-------- RECORDS TO USE
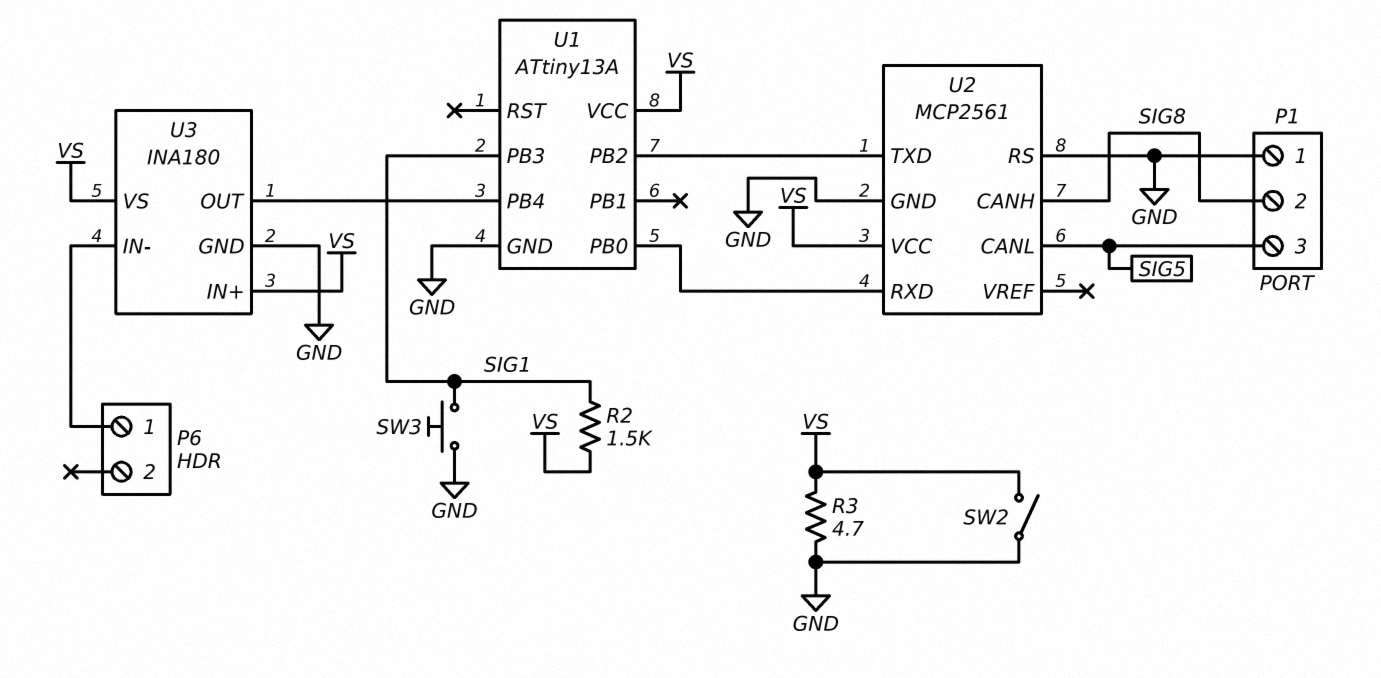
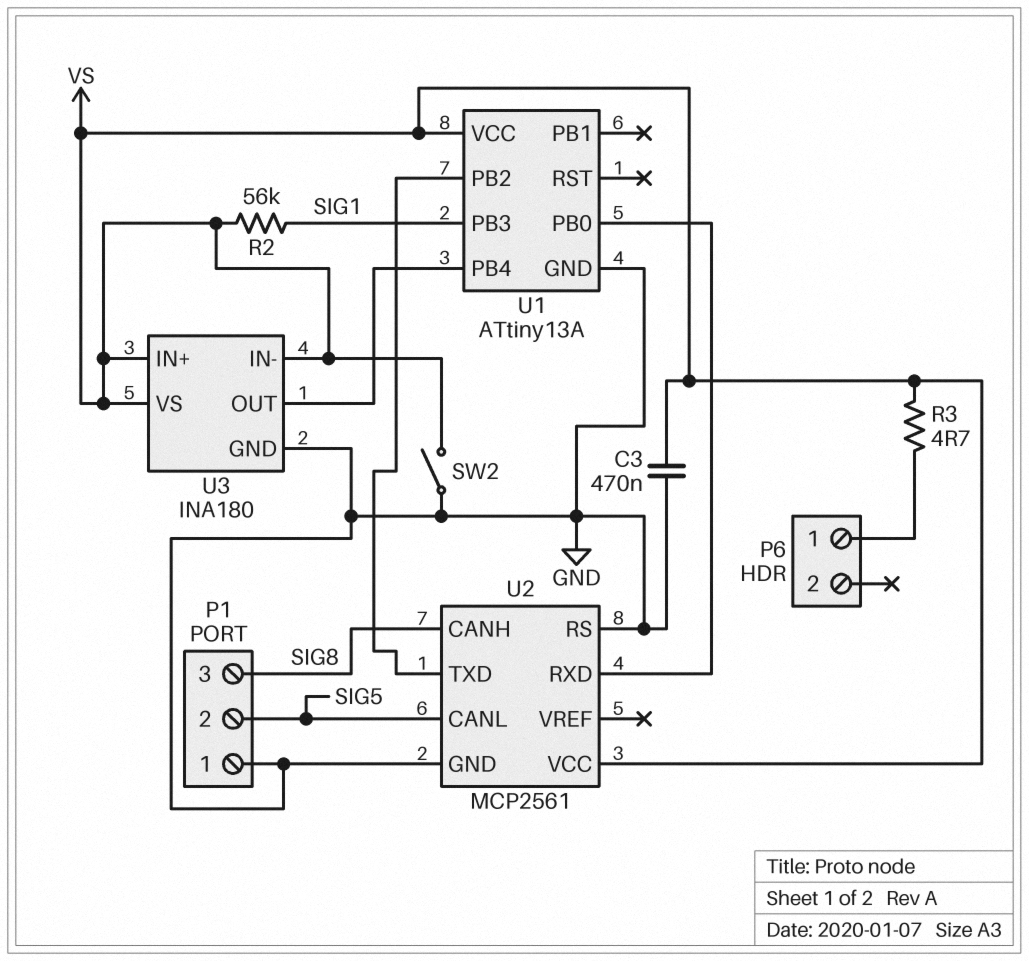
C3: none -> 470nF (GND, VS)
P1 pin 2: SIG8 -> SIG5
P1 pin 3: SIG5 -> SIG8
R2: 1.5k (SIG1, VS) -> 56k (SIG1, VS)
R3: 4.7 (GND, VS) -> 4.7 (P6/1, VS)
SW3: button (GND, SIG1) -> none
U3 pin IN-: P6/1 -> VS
----------------
WORK TASK:
Set down all the entries exactly as they appear, but skip any pictures.

THE ANSWER:
C3: none -> 470nF (GND, VS)
P1 pin 2: SIG8 -> SIG5
P1 pin 3: SIG5 -> SIG8
R2: 1.5k (SIG1, VS) -> 56k (SIG1, VS)
R3: 4.7 (GND, VS) -> 4.7 (P6/1, VS)
SW3: button (GND, SIG1) -> none
U3 pin IN-: P6/1 -> VS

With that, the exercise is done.